▸ Provided entries

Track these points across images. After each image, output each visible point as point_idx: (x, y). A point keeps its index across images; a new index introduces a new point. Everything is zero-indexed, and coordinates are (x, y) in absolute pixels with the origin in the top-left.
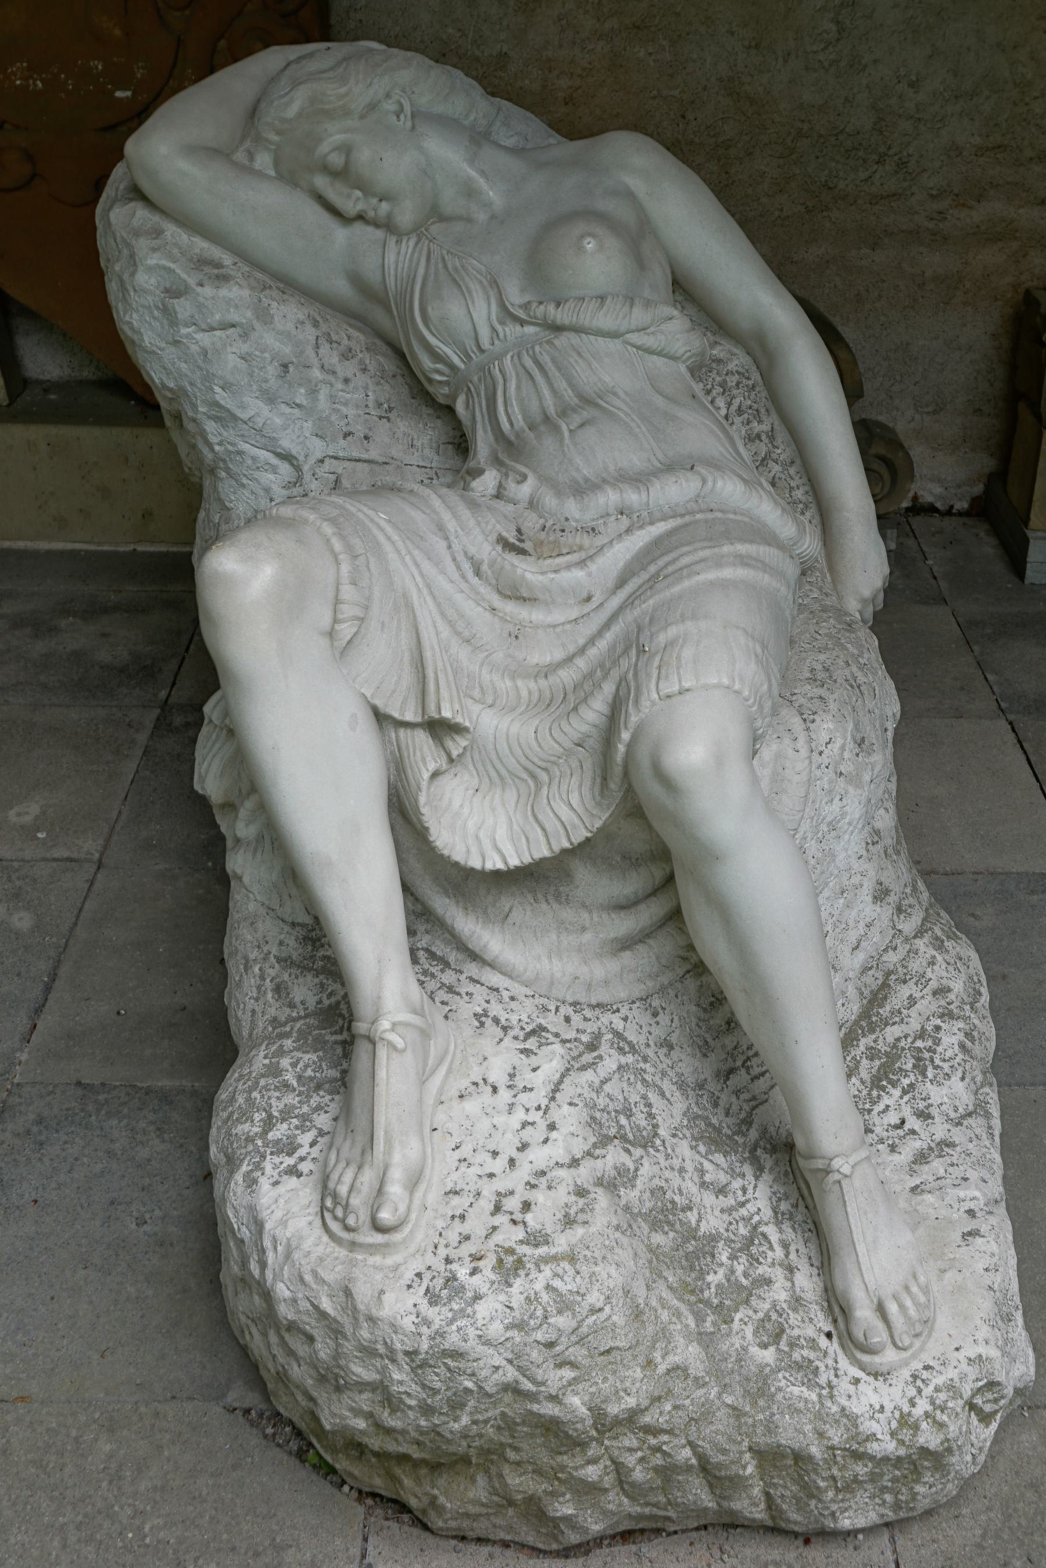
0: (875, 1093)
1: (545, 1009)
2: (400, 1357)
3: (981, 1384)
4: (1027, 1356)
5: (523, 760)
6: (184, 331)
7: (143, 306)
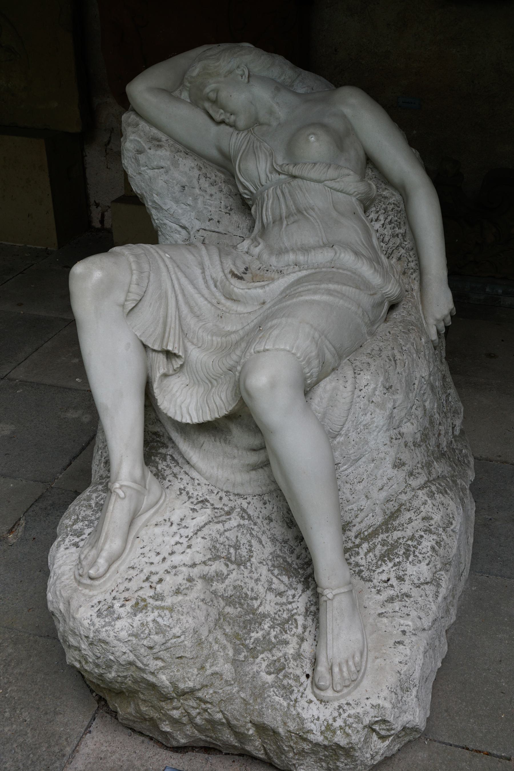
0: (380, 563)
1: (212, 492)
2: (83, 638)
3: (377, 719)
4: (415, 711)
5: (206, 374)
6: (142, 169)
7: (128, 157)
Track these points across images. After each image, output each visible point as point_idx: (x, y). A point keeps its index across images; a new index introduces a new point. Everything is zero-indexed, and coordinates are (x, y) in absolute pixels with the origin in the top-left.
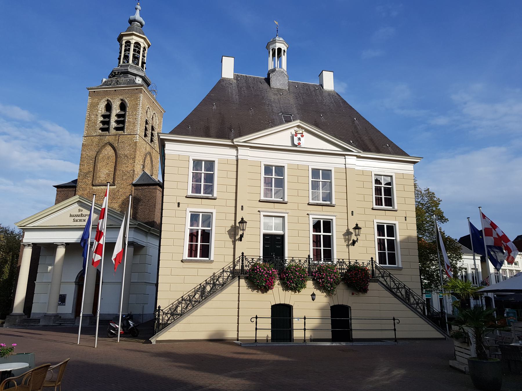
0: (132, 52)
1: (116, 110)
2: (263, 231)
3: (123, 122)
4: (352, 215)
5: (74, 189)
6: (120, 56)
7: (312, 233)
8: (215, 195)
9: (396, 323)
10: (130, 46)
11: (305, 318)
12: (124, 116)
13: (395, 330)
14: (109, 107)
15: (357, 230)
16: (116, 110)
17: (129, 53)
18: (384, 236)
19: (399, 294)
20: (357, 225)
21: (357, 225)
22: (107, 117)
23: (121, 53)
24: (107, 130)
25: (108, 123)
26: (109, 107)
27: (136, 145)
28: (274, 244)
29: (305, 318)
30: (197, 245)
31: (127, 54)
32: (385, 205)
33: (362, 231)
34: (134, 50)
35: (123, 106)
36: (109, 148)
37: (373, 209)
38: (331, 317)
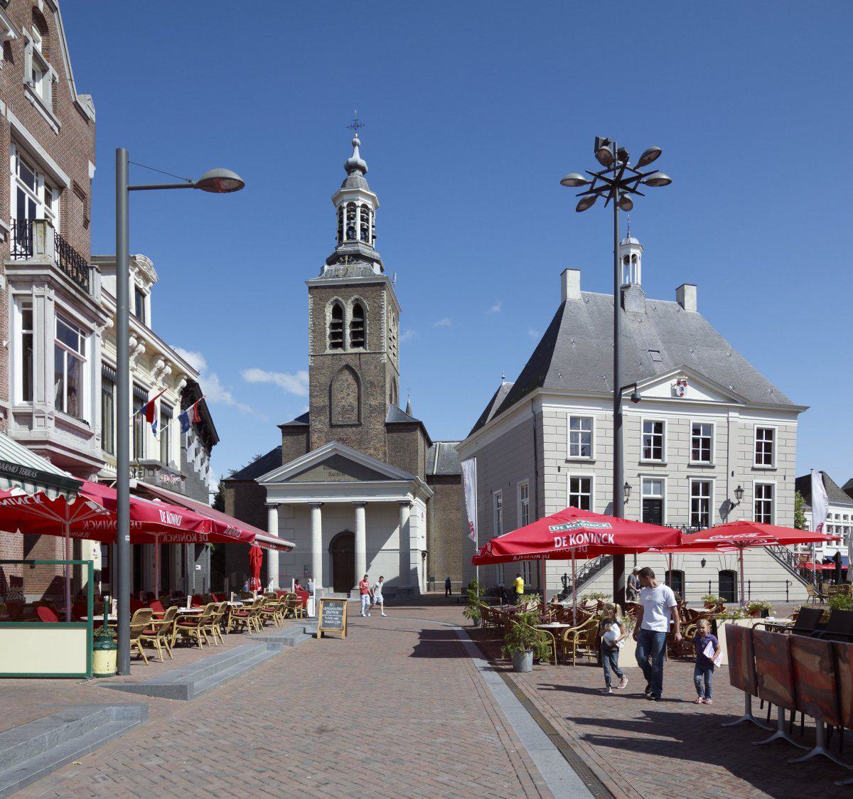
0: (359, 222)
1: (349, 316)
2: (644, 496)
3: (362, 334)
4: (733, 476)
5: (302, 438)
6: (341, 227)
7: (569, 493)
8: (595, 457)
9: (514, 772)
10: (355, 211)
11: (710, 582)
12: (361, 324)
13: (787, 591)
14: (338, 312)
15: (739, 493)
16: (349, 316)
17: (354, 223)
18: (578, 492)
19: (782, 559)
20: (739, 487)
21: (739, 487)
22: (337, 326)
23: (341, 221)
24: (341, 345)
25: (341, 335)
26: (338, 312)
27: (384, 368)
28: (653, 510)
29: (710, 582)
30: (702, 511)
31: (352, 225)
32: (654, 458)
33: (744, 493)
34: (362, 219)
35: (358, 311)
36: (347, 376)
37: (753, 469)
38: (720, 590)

▸ Challenge
Copy all of the data above line for line, leaving out the pictures.

▸ Exercise output
Track these points across images. After each image, output each visible point as point_idx: (x, y). A point keeps its index across images; a new index introduces a new point. Everything is zero-indexed, and coordinates are (x, y) in absolute pixels with the origin in the top-left.
0: (875, 1093)
1: (545, 1009)
2: (400, 1357)
3: (981, 1384)
4: (1027, 1356)
5: (523, 760)
6: (184, 331)
7: (143, 306)
0: (380, 563)
1: (212, 492)
2: (83, 638)
3: (377, 719)
4: (415, 711)
5: (206, 374)
6: (142, 169)
7: (128, 157)
Track these points across images. After each image, output each visible point as point_idx: (x, y). A point keeps its index across images; a new index introduces a new point. Everything is zero-indexed, and coordinates are (x, y) in absolute pixels with the origin in the top-left.
0: (132, 52)
1: (116, 110)
2: (263, 231)
3: (123, 122)
4: (352, 215)
5: (74, 189)
6: (120, 56)
7: (312, 233)
8: (215, 195)
9: (396, 323)
10: (130, 46)
11: (305, 318)
12: (124, 116)
13: (395, 330)
14: (109, 107)
15: (357, 230)
16: (116, 110)
17: (129, 53)
18: (384, 236)
19: (399, 294)
20: (357, 225)
21: (357, 225)
22: (107, 117)
23: (121, 53)
24: (107, 130)
25: (108, 123)
26: (109, 107)
27: (136, 145)
28: (274, 244)
29: (305, 318)
30: (197, 245)
31: (127, 54)
32: (385, 205)
33: (362, 231)
34: (134, 50)
35: (123, 106)
36: (109, 148)
37: (373, 209)
38: (331, 317)
0: (359, 222)
1: (349, 316)
2: (644, 496)
3: (362, 334)
4: (733, 476)
5: (302, 438)
6: (341, 227)
7: (569, 493)
8: (595, 457)
9: (514, 772)
10: (355, 211)
11: (710, 582)
12: (361, 324)
13: (787, 591)
14: (338, 312)
15: (739, 493)
16: (349, 316)
17: (354, 223)
18: (578, 492)
19: (782, 559)
20: (739, 487)
21: (739, 487)
22: (337, 326)
23: (341, 221)
24: (341, 345)
25: (341, 335)
26: (338, 312)
27: (384, 368)
28: (653, 510)
29: (710, 582)
30: (702, 511)
31: (352, 225)
32: (654, 458)
33: (744, 493)
34: (362, 219)
35: (358, 311)
36: (347, 376)
37: (753, 469)
38: (720, 590)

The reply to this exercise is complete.